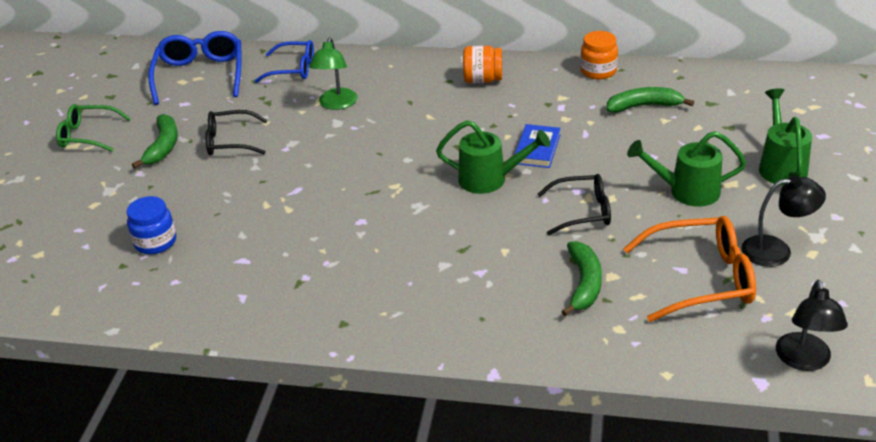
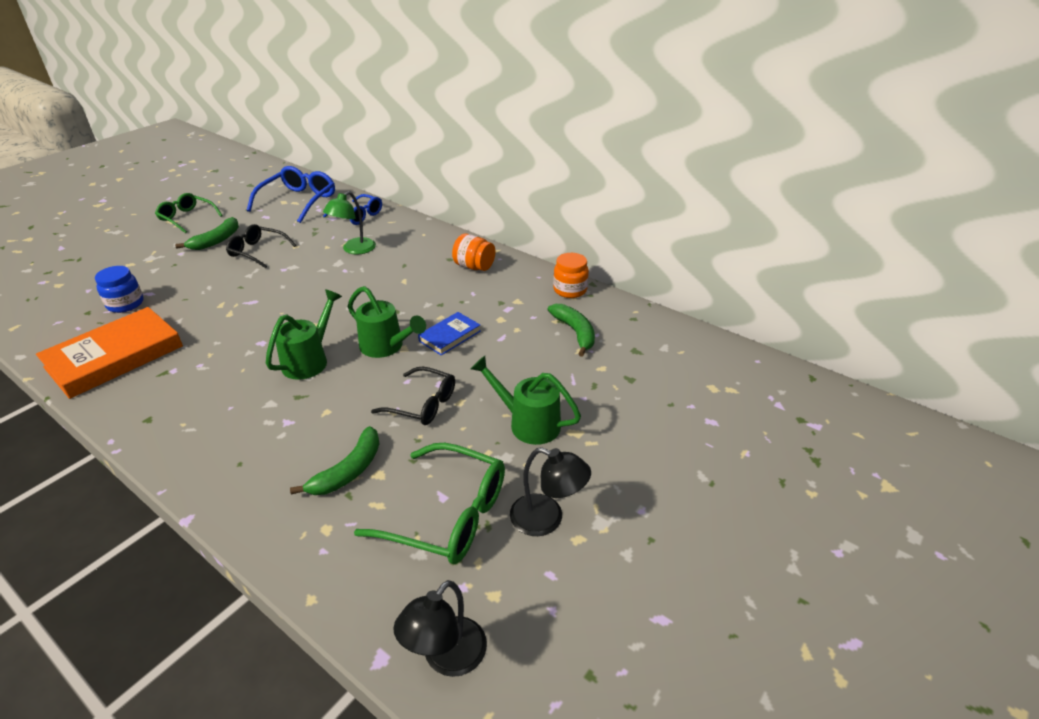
camera: 25 degrees right, 0 degrees up
(223, 290) = (114, 356): none -> orange book
(644, 106) = (575, 332): green banana -> green banana turned 45 degrees clockwise
(701, 279) = (448, 515): orange glasses -> green glasses
(781, 166) = (639, 434): green watering can -> green watering can (309, 360)

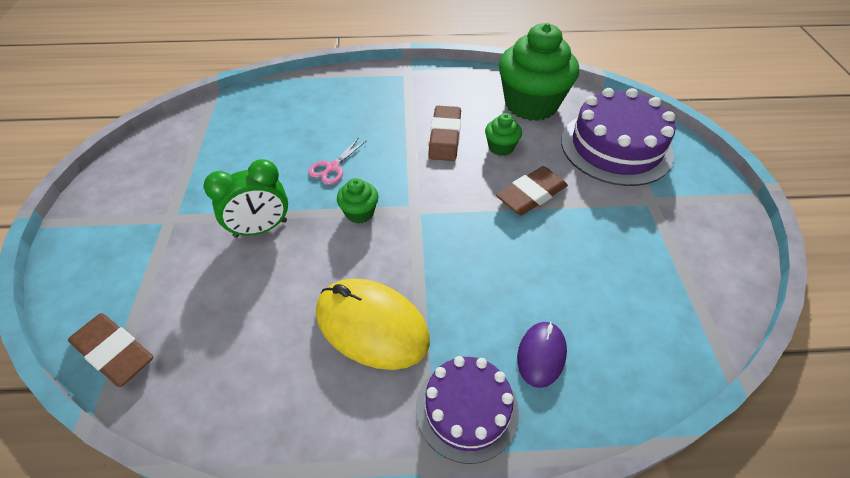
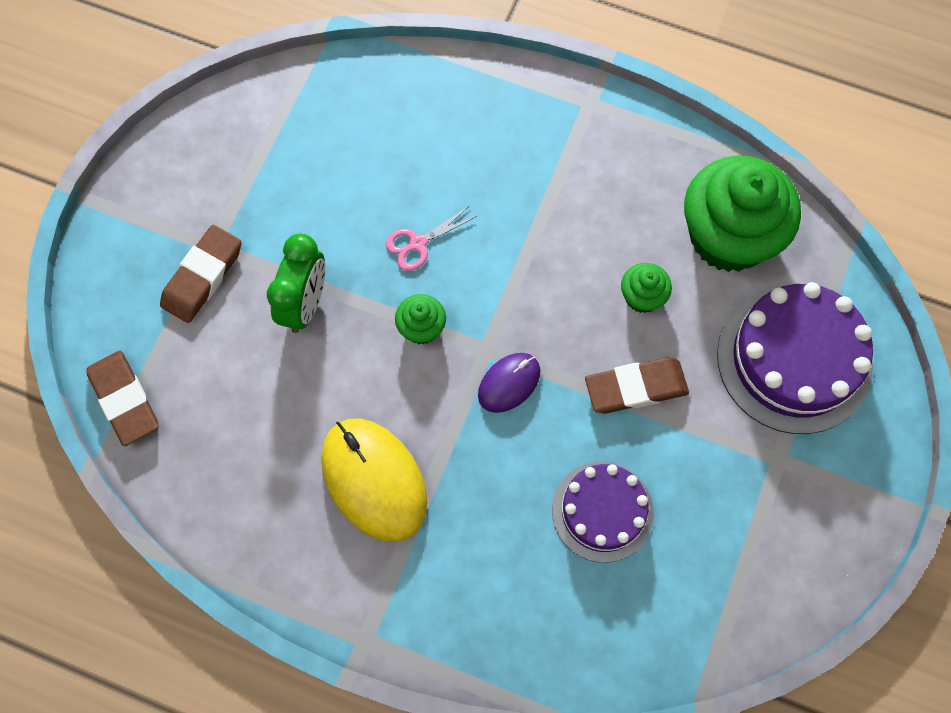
camera: 25 degrees right, 20 degrees up
(260, 228) = (305, 304): green clock -> green clock turned 75 degrees counterclockwise
(445, 137) = (579, 249): brown eraser -> brown eraser (202, 276)
(467, 409) = (424, 607): purple cake -> purple cake (602, 511)
(541, 355) = (525, 588): purple mouse -> purple mouse (509, 383)

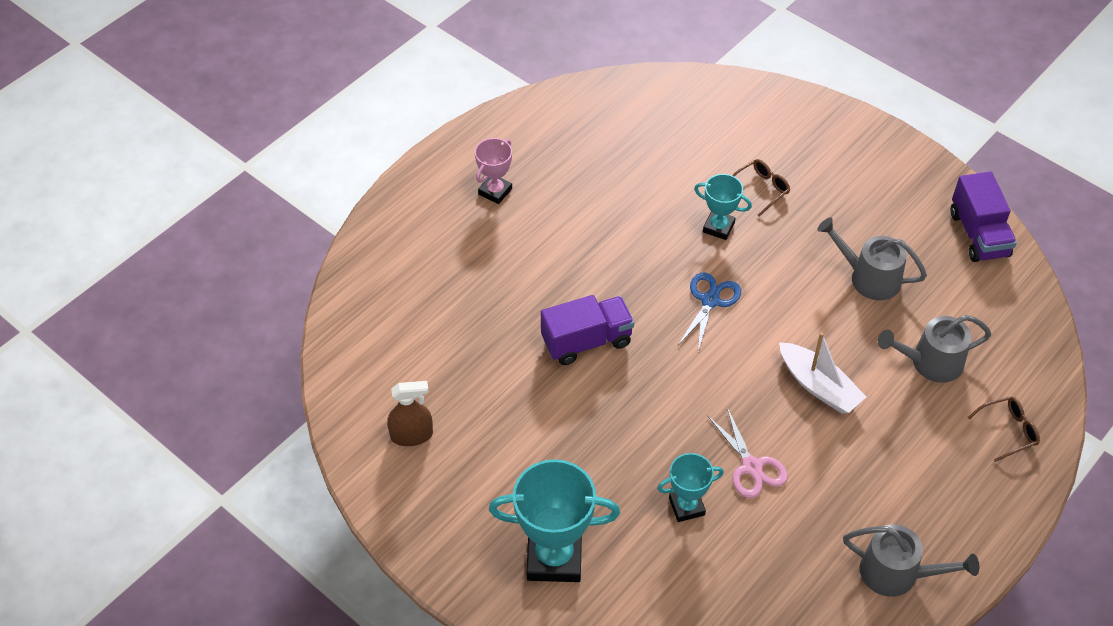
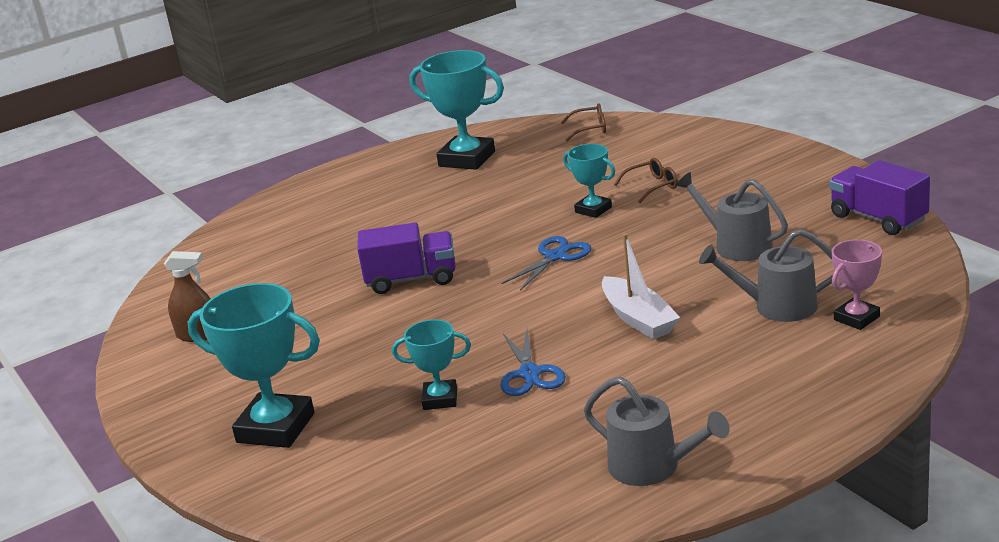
camera: 20 degrees right, 25 degrees down
(495, 191) = (388, 185): pink trophy -> pink trophy (856, 318)
(558, 146) = (467, 159): none -> turquoise trophy
(752, 466) = (530, 373): pink scissors -> blue scissors
(978, 234) = (878, 218): purple truck -> purple truck turned 135 degrees clockwise
(1008, 431) = (847, 361): brown glasses -> brown glasses (590, 129)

***

◆ What needs to be done: Leave out all pictures, then copy the remaining material exactly.

◆ Response to the task:
camera: 25 degrees right, 0 degrees up
(223, 290) = (114, 356): none -> orange book
(644, 106) = (575, 332): green banana -> green banana turned 45 degrees clockwise
(701, 279) = (448, 515): orange glasses -> green glasses
(781, 166) = (639, 434): green watering can -> green watering can (309, 360)

camera: 25 degrees right, 20 degrees up
(260, 228) = (305, 304): green clock -> green clock turned 75 degrees counterclockwise
(445, 137) = (579, 249): brown eraser -> brown eraser (202, 276)
(467, 409) = (424, 607): purple cake -> purple cake (602, 511)
(541, 355) = (525, 588): purple mouse -> purple mouse (509, 383)

camera: 20 degrees right, 25 degrees down
(495, 191) = (388, 185): pink trophy -> pink trophy (856, 318)
(558, 146) = (467, 159): none -> turquoise trophy
(752, 466) = (530, 373): pink scissors -> blue scissors
(978, 234) = (878, 218): purple truck -> purple truck turned 135 degrees clockwise
(1008, 431) = (847, 361): brown glasses -> brown glasses (590, 129)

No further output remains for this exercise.